• **TASK PROMPT**:
Give the number of lines in these entries that contain "clock", and nothing more.

• **TASK DATA**:
---

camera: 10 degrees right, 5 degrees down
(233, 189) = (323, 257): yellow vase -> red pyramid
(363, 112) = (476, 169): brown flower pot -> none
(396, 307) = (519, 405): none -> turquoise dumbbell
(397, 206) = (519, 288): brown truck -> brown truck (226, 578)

---

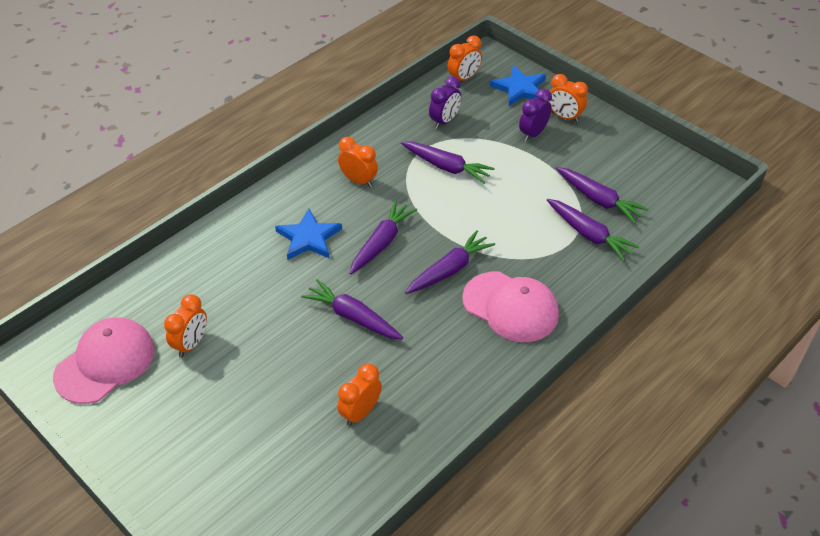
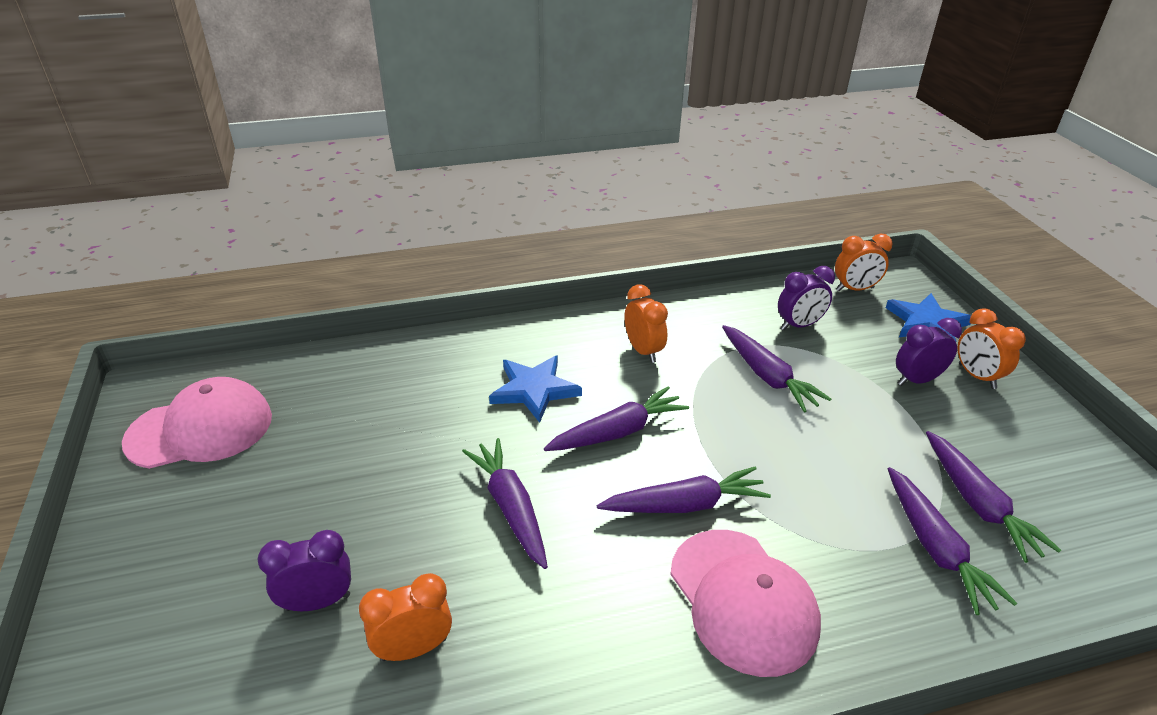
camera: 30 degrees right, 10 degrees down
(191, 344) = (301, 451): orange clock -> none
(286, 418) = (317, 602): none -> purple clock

---

• **TASK OUTPUT**:
2